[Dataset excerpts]
+ + + + +
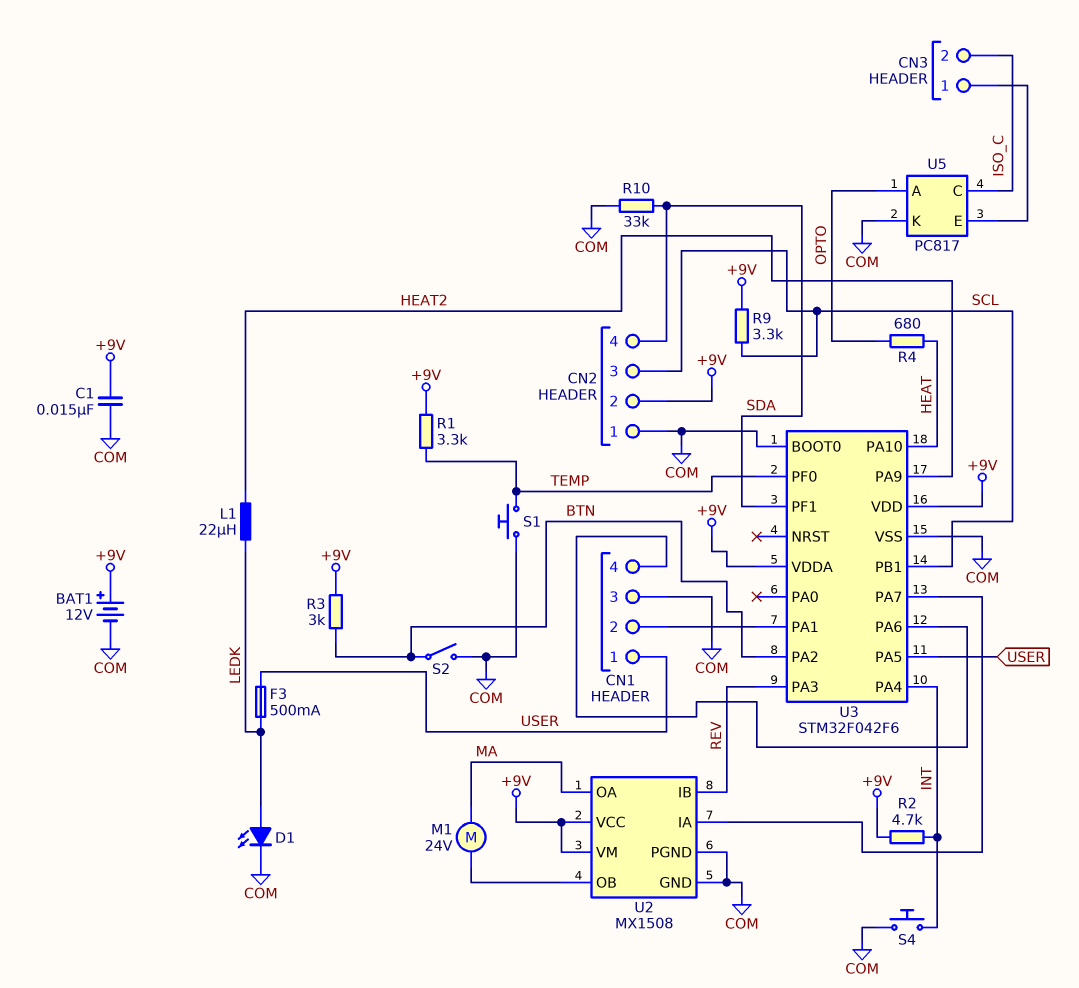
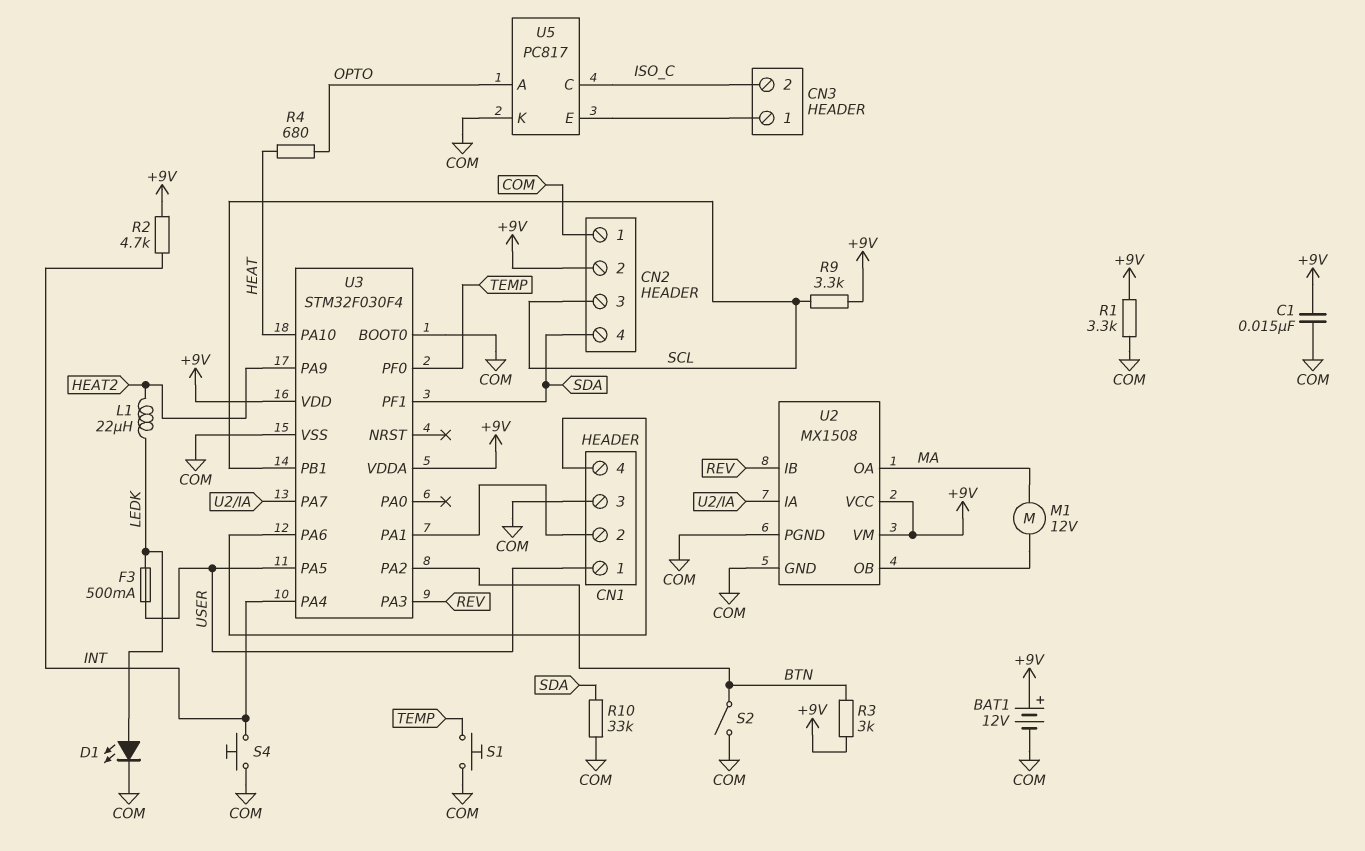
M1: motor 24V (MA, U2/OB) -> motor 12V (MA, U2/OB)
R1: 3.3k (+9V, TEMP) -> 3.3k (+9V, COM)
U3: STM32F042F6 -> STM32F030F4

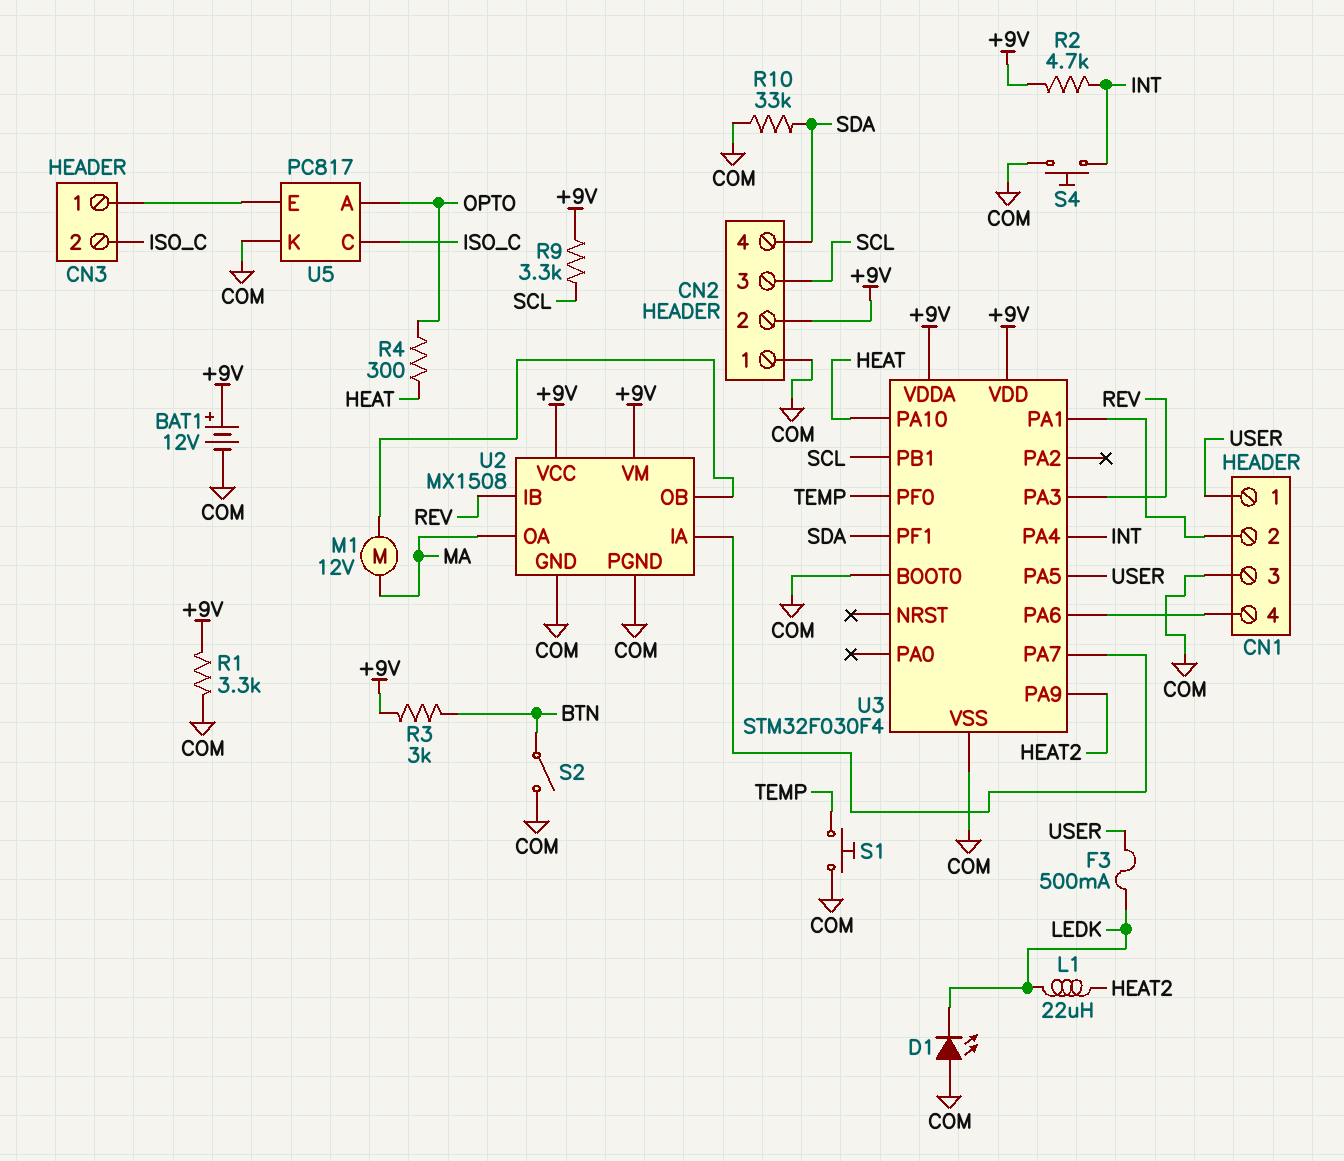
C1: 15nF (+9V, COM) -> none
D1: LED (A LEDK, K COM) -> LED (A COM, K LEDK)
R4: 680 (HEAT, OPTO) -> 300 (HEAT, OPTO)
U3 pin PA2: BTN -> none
+ + + + +
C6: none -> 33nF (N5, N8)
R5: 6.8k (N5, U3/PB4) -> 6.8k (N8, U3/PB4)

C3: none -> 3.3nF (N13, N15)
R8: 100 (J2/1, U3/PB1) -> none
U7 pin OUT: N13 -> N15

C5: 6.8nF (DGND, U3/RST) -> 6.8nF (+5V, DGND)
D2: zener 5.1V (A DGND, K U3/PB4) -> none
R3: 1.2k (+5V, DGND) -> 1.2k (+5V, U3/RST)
+ + + + +
## What needs to be done
The required answer is the run of lines above, starting at the line with "D1: LED (A LEDK, K" and ending at the line with "U3 pin PA2: BTN -> none", reproduced exactly with both ends.

## Answer to this exercise
D1: LED (A LEDK, K COM) -> LED (A COM, K LEDK)
R4: 680 (HEAT, OPTO) -> 300 (HEAT, OPTO)
U3 pin PA2: BTN -> none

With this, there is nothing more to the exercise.